• Work to be completed:
Every line of the entries with the word "fraise" in it should be shown.

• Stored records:
..............................
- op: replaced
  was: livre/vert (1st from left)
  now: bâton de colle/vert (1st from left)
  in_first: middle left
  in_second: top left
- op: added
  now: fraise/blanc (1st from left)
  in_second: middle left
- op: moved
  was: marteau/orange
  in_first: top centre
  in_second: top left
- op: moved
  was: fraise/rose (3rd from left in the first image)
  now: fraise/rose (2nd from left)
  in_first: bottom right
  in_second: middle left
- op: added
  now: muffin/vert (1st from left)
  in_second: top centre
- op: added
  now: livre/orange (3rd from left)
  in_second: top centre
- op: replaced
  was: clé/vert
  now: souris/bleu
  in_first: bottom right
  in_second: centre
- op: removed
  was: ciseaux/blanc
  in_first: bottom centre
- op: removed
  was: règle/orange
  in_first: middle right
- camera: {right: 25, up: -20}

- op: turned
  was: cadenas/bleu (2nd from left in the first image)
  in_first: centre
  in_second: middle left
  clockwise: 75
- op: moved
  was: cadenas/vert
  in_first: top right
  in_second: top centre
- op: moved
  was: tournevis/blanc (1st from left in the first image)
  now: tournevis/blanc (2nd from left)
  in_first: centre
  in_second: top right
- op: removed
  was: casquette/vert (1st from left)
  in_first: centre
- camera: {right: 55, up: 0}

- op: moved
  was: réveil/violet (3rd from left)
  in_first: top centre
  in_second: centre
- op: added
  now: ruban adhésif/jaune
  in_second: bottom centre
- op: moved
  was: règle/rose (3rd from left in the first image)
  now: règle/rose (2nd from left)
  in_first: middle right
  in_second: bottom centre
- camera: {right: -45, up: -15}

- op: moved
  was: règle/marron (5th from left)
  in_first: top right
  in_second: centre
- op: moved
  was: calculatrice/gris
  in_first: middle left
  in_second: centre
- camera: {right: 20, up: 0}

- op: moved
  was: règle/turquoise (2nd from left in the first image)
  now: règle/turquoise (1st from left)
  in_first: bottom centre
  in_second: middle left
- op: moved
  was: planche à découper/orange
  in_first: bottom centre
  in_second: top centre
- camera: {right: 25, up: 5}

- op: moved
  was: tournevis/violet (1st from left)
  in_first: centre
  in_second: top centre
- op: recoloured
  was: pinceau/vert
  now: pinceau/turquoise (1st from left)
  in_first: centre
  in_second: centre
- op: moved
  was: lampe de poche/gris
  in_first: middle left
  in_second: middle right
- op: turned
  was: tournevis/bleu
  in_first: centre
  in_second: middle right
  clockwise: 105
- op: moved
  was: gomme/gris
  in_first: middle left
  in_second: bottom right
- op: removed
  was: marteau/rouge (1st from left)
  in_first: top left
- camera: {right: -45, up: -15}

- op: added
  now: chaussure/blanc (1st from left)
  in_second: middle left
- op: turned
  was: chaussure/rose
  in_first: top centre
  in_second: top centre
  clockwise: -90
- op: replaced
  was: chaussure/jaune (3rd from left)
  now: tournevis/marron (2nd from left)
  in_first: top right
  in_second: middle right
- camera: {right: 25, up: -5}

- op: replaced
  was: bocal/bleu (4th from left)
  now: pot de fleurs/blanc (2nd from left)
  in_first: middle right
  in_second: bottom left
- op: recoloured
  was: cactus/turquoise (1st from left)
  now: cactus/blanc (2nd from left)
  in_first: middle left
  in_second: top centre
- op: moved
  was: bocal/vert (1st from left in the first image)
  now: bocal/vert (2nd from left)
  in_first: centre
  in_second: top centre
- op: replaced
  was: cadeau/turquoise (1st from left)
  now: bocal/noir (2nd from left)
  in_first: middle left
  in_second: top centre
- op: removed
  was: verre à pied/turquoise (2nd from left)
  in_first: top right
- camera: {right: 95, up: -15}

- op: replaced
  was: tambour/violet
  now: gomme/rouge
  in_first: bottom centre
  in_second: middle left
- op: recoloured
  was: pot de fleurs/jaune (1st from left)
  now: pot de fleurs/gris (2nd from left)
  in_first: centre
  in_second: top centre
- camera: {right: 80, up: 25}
..............................
• Solution for this task:
  now: fraise/blanc (1st from left)
  was: fraise/rose (3rd from left in the first image)
  now: fraise/rose (2nd from left)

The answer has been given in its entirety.